## WHAT IS NEEDED
Below are the records; give again exactly the lines from the one containing "(886, 525) = (722, 419): black" through the one containing "(425, 345) = (263, 95): orange", leaving out pictures.
━━━━━━━━━━━━━━━━━━━━
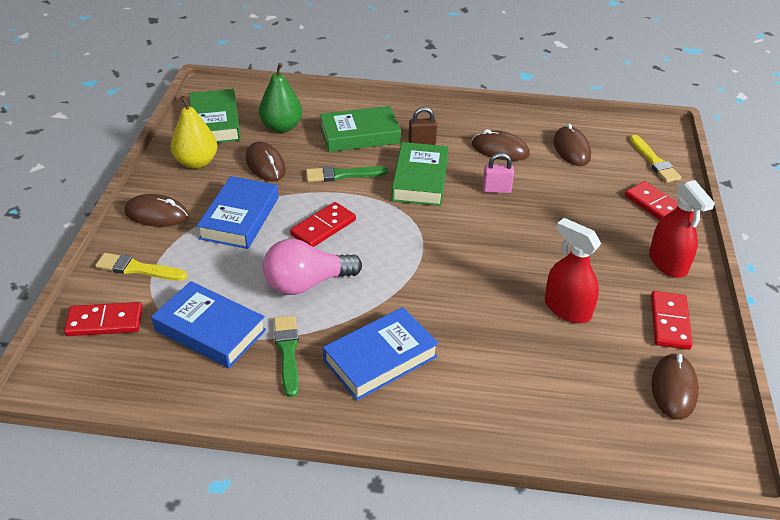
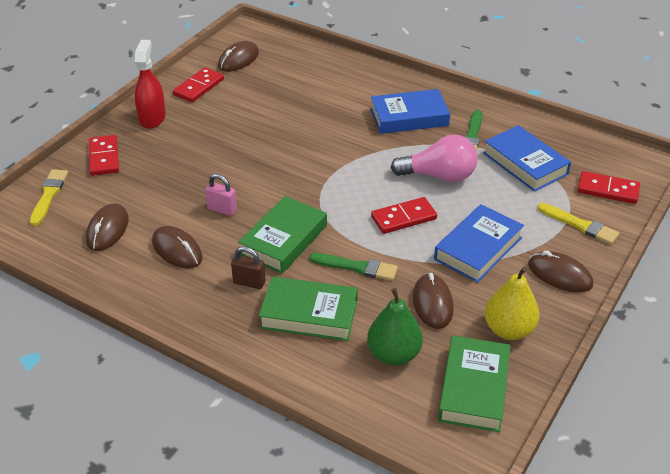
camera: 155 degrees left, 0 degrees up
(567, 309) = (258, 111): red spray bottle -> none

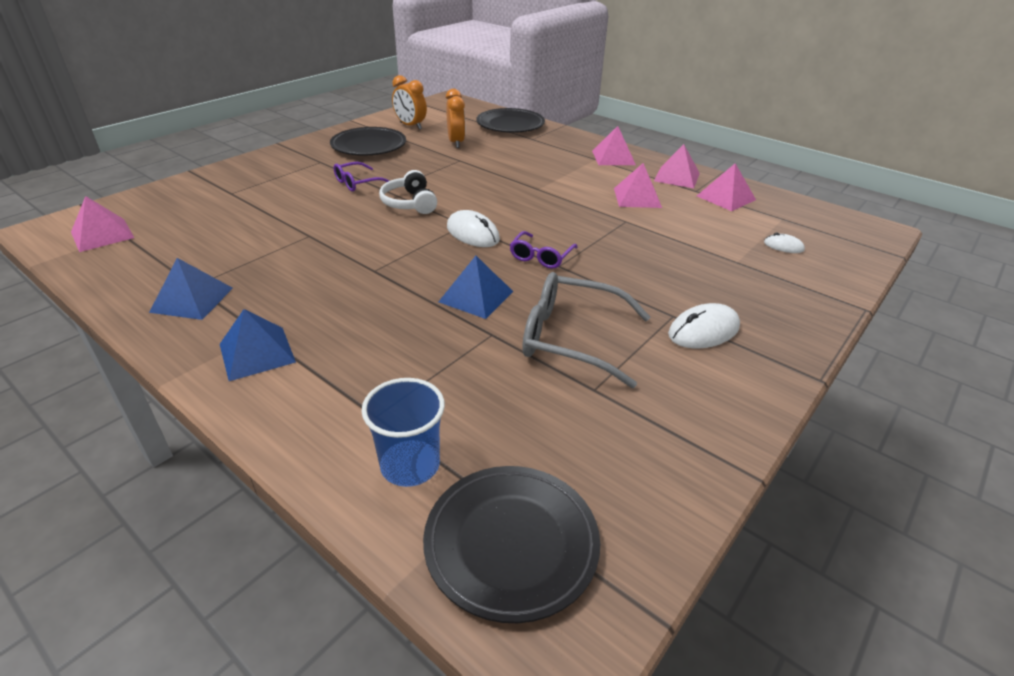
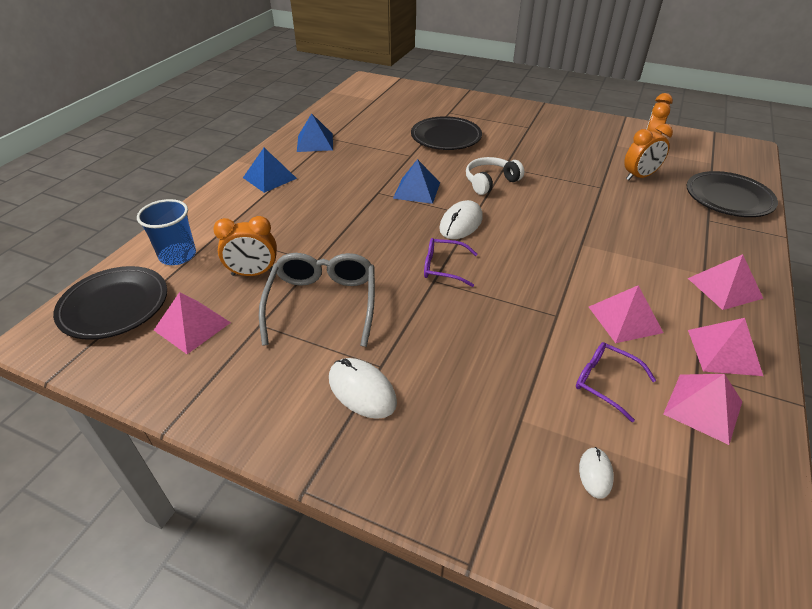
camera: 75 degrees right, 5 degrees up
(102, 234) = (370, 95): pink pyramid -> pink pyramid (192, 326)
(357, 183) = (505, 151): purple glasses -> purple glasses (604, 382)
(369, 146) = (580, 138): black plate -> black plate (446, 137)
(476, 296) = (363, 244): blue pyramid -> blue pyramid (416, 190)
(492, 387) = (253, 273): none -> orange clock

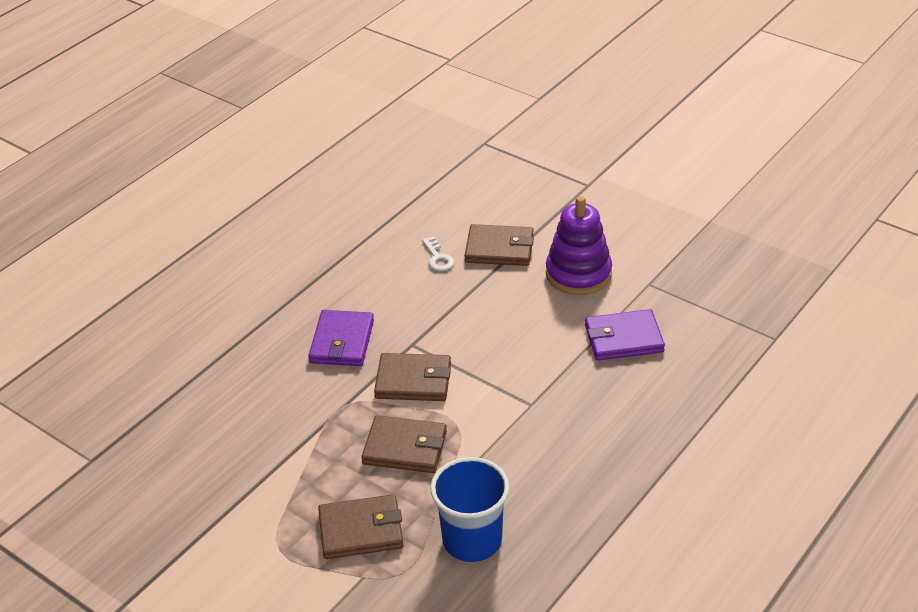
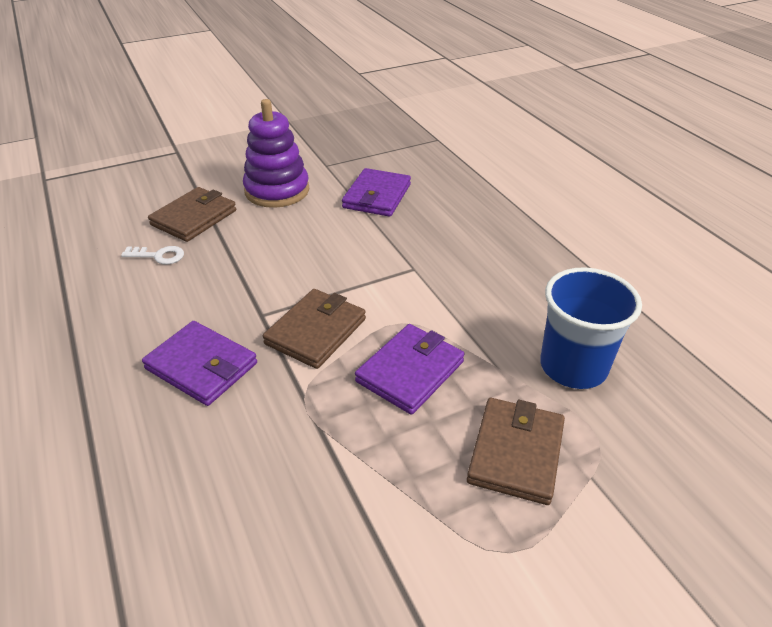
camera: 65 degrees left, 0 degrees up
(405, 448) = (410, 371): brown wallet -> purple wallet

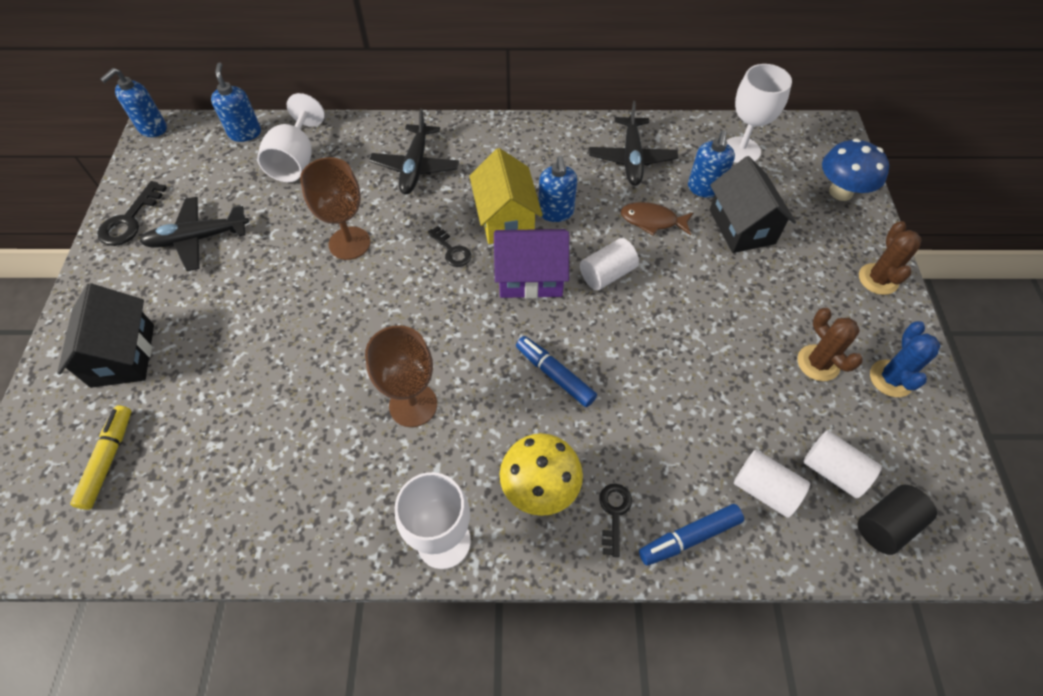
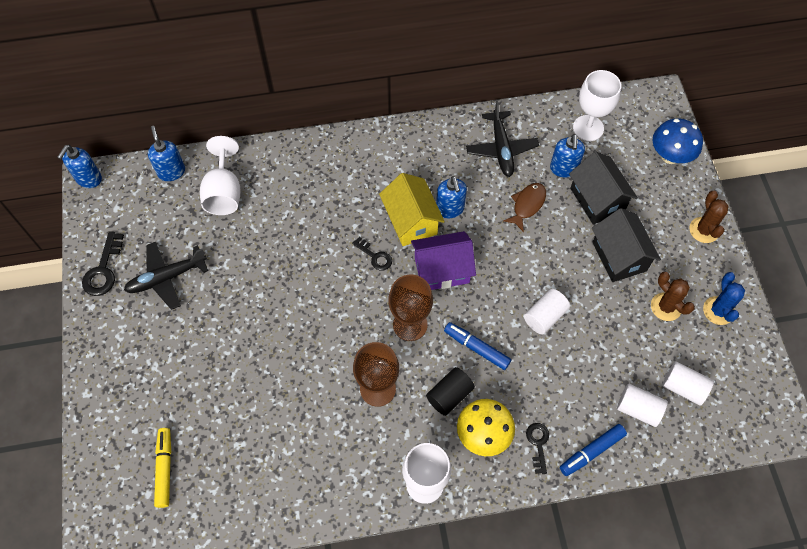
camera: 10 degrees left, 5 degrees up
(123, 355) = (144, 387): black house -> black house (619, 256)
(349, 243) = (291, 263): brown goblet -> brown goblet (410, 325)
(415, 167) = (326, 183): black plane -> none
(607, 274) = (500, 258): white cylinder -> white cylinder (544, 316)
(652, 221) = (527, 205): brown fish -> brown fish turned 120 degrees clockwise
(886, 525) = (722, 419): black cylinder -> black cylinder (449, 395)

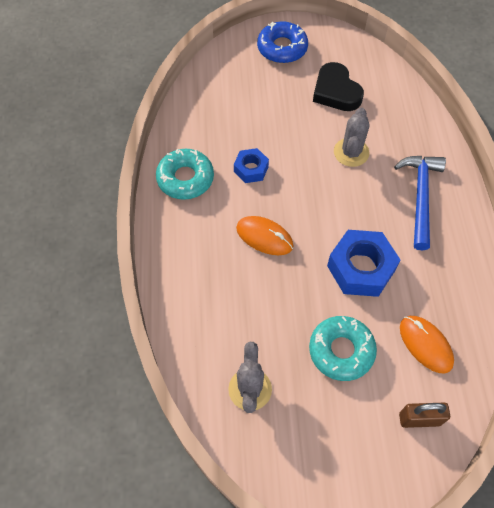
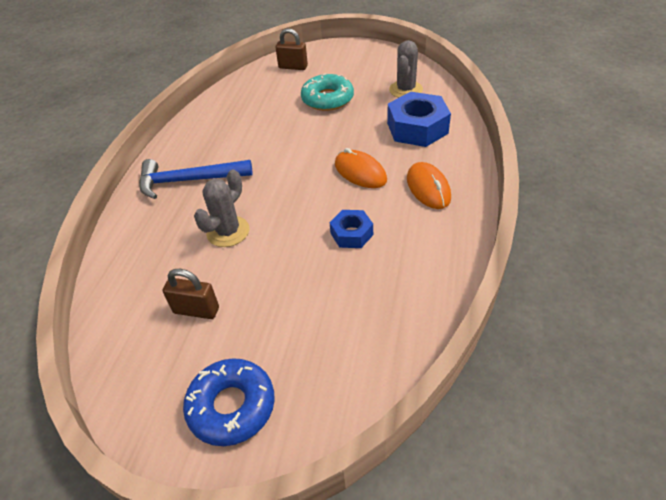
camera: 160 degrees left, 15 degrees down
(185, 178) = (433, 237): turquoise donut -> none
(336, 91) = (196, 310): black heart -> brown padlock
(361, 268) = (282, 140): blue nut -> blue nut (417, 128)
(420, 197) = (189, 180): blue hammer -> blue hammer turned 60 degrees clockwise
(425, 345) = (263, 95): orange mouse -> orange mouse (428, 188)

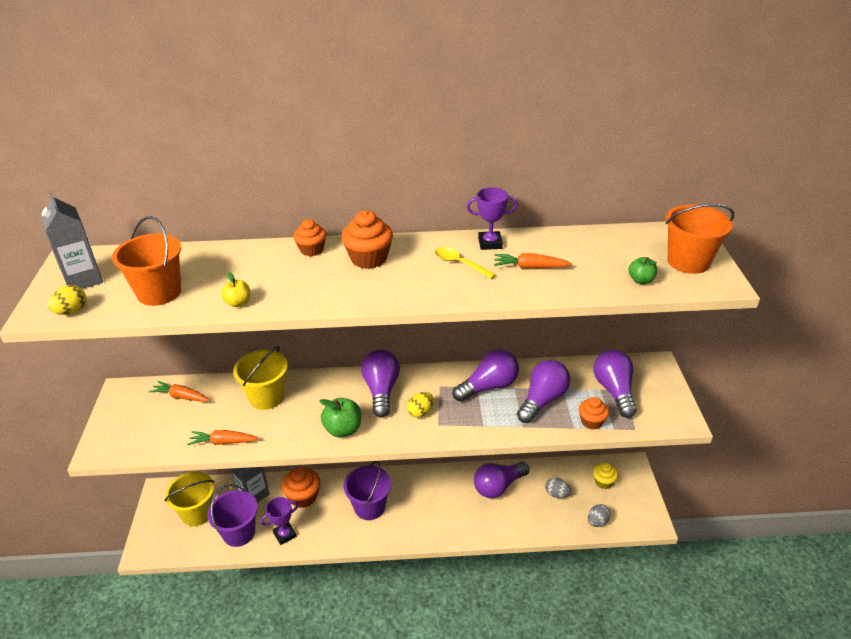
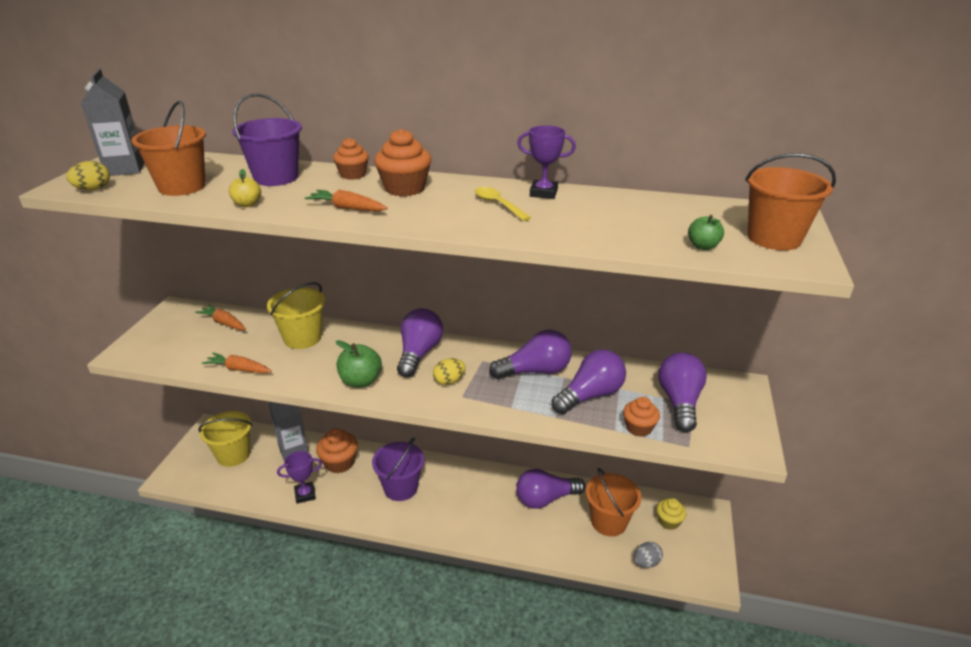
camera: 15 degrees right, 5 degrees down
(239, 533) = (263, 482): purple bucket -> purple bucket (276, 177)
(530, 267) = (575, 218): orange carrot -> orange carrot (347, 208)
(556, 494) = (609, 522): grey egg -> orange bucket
━━━━━━━━━━━━━━━━━━━━
## WRITTEN RESPONSE
(886, 525) = (722, 419): black cylinder -> black cylinder (449, 395)

camera: 160 degrees left, 15 degrees down
(185, 178) = (433, 237): turquoise donut -> none
(336, 91) = (196, 310): black heart -> brown padlock
(361, 268) = (282, 140): blue nut -> blue nut (417, 128)
(420, 197) = (189, 180): blue hammer -> blue hammer turned 60 degrees clockwise
(425, 345) = (263, 95): orange mouse -> orange mouse (428, 188)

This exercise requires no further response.